Provided information -

Content starts

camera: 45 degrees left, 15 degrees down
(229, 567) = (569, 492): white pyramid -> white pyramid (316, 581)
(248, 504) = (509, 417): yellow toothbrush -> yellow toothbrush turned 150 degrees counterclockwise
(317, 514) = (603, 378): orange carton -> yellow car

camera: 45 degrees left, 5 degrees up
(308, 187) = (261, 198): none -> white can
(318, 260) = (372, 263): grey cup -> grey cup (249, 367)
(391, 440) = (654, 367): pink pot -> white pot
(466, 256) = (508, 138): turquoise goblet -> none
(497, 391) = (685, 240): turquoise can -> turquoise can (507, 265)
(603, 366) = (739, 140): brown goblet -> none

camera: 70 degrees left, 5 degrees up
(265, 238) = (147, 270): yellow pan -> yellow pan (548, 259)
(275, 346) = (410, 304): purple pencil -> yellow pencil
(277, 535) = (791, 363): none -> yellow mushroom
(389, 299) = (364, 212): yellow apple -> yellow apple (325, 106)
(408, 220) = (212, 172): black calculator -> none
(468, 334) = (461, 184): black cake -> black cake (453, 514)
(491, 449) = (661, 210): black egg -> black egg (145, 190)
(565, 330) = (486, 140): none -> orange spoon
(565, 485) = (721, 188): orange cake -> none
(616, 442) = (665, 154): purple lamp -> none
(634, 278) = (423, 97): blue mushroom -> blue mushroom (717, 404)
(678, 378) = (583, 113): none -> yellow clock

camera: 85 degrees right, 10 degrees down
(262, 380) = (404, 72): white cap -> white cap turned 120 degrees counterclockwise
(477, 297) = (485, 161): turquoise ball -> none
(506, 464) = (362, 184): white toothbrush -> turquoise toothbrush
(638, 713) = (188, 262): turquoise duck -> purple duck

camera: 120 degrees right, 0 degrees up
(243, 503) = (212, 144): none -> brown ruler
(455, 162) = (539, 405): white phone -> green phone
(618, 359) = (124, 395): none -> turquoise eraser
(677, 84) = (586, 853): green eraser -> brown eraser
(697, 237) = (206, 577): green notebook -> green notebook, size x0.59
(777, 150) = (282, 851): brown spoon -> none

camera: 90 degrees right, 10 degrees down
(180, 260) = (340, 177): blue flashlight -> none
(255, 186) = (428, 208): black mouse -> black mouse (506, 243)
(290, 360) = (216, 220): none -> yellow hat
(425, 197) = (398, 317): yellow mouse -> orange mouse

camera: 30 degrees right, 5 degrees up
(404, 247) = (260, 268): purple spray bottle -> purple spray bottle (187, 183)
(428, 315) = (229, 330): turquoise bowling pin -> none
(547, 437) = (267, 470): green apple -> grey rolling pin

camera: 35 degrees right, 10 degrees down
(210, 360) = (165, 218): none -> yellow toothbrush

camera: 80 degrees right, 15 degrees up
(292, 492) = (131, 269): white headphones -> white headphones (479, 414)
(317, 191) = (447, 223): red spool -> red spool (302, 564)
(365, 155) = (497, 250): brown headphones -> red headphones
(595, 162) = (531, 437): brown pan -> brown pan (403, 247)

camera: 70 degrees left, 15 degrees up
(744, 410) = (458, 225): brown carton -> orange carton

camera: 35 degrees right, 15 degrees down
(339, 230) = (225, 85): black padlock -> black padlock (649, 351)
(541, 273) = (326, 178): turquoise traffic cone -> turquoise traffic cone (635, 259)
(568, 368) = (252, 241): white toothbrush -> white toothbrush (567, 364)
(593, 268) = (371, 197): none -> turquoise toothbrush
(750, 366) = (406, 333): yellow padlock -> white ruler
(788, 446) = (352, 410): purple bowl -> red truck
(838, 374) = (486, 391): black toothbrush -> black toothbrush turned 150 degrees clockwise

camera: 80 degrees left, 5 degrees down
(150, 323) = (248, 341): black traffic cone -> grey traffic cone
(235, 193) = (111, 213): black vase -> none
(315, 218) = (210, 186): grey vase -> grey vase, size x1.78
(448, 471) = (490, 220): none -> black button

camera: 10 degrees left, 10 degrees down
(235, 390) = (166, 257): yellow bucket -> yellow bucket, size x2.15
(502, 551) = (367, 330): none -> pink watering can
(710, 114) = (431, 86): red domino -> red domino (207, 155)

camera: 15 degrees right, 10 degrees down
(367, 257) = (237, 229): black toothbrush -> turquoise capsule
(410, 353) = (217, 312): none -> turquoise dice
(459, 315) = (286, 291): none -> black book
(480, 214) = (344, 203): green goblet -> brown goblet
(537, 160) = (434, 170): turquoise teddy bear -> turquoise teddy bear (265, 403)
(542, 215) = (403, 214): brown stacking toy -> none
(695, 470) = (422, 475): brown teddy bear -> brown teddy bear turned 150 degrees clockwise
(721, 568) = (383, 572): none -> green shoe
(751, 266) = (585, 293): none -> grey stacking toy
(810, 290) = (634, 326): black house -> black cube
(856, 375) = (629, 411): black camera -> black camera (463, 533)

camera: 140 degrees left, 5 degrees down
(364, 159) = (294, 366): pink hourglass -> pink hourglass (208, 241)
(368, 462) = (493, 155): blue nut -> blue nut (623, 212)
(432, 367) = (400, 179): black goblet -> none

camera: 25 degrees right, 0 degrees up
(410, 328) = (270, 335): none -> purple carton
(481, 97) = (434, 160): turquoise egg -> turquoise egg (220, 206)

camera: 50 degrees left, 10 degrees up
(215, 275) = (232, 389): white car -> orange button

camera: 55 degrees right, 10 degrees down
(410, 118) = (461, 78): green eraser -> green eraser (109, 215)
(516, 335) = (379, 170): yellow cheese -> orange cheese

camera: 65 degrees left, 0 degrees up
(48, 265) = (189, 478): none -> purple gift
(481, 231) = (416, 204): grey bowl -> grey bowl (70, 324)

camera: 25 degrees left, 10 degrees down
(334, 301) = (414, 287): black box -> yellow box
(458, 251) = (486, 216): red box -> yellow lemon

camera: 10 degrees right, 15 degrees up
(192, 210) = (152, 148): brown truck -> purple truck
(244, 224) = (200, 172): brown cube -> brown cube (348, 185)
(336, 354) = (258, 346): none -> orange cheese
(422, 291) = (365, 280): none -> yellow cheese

Content ends

Task details - Select and copy every line of the material that holds the string "ruler".

Answer -
(243, 503) = (212, 144): none -> brown ruler
(750, 366) = (406, 333): yellow padlock -> white ruler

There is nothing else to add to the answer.